::: Dataset excerpts :::
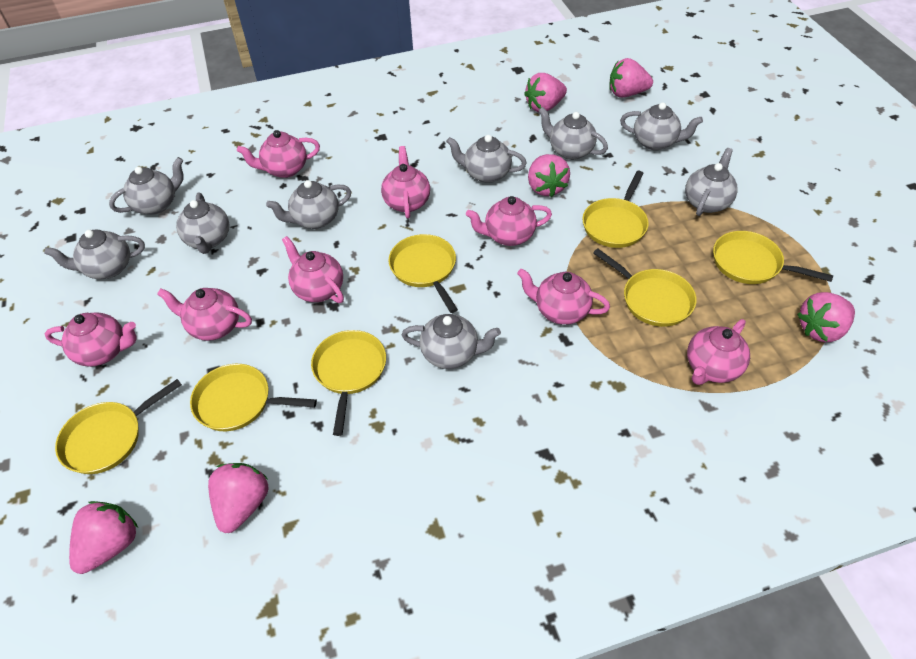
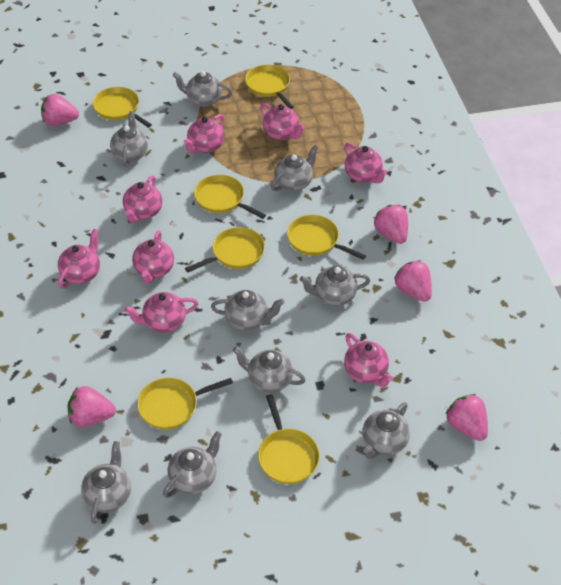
pink strawberry: 6 -> 5

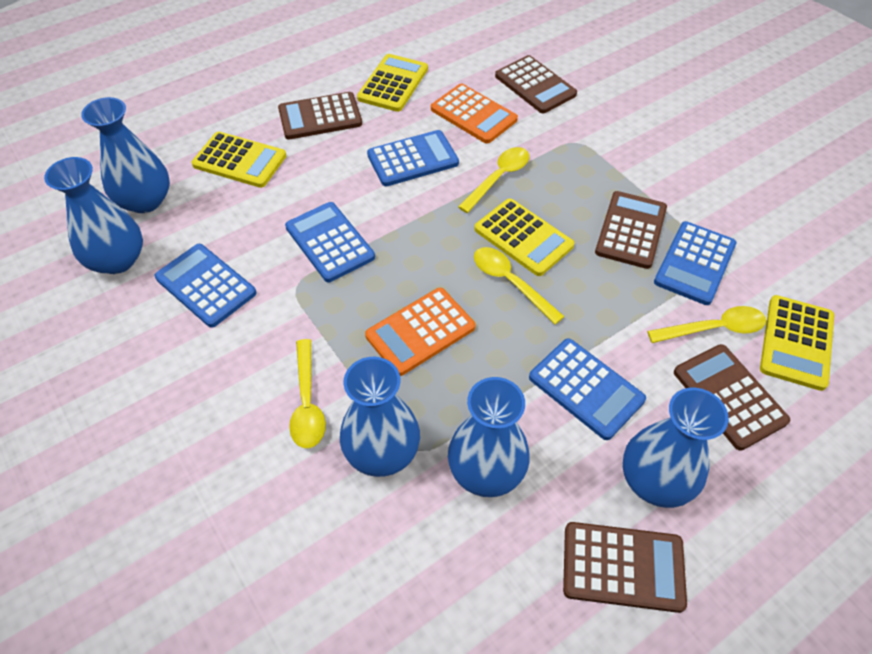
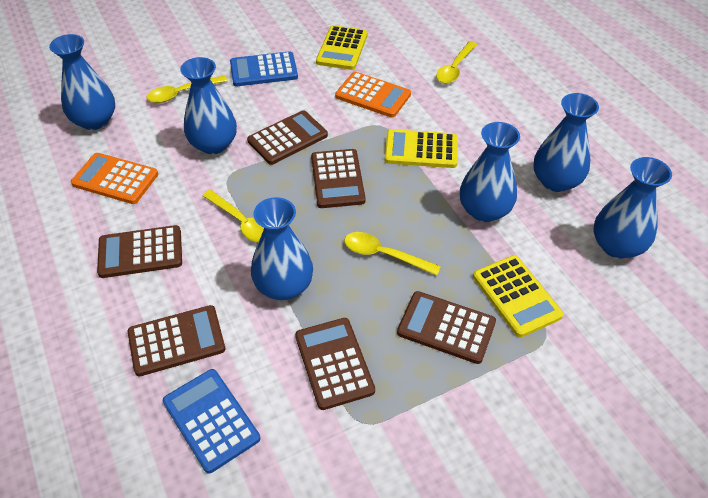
blue calculator: 5 -> 2
blue vase: 5 -> 6
brown calculator: 5 -> 6
yellow calculator: 4 -> 3

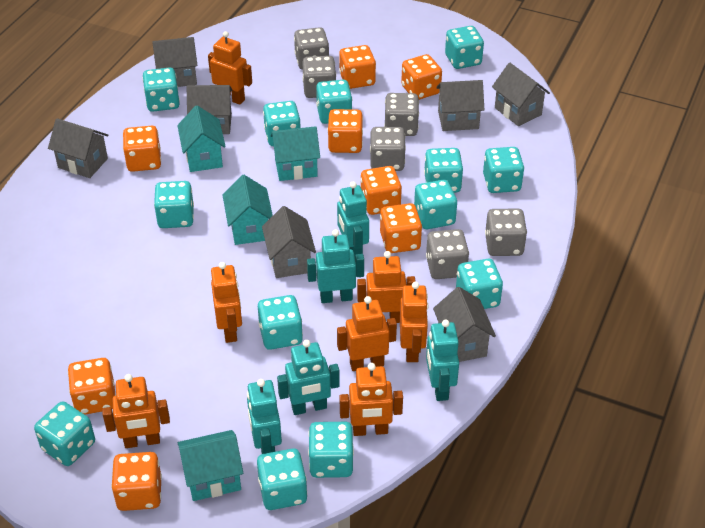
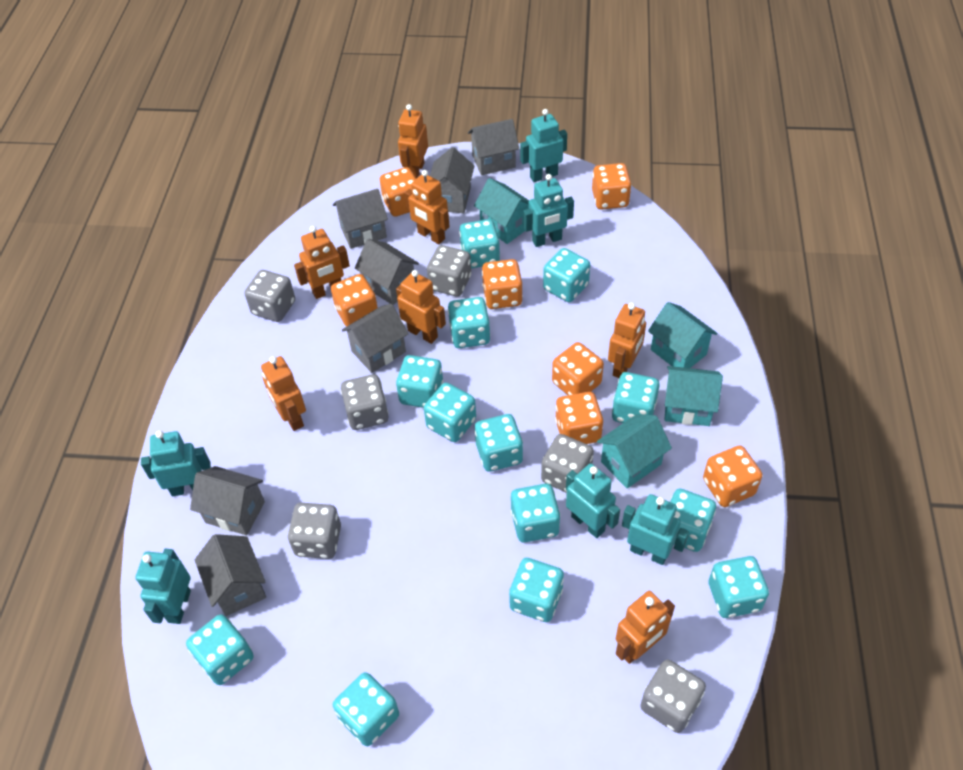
orange dice: 8 -> 7
turquoise robot: 5 -> 6

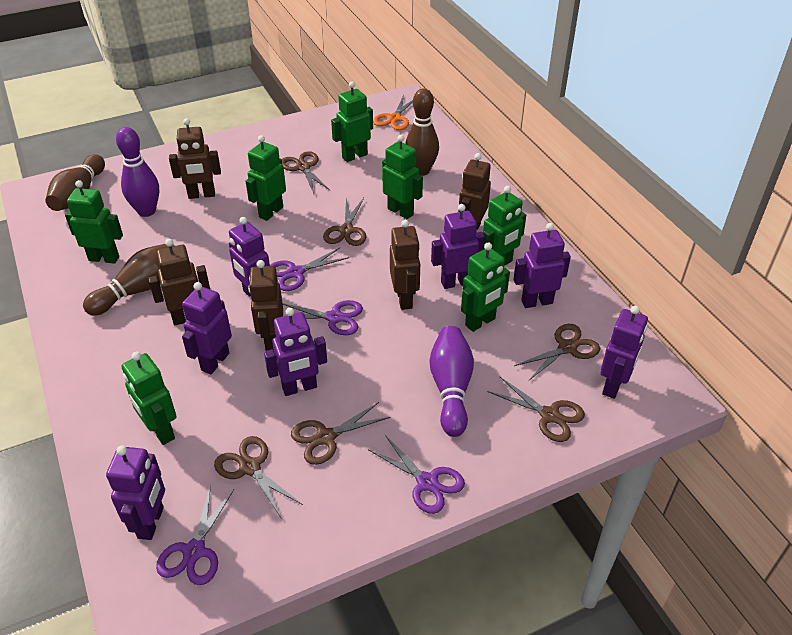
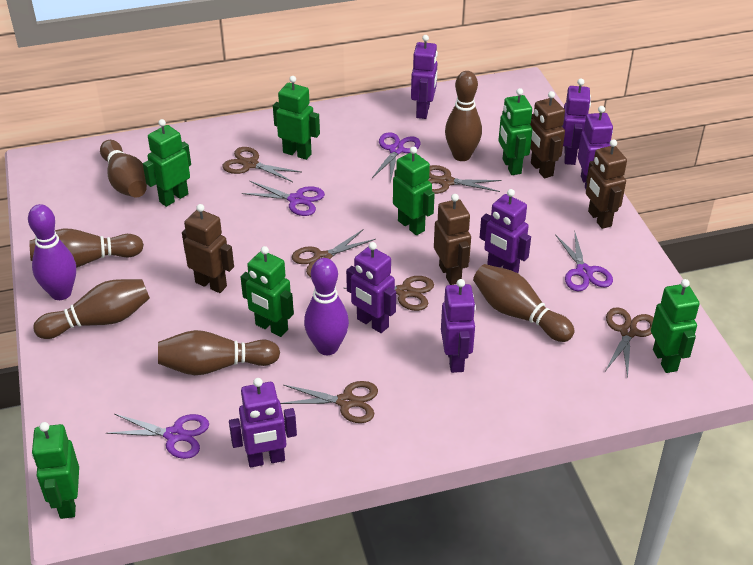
brown bowling pin: 3 -> 6
brown robot: 5 -> 4
orange scissors: 1 -> 0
:::
| What you have to do |
Looking at the entries above, determine how many lines contain the word "calculator" and state only that number.

| Written solution |
3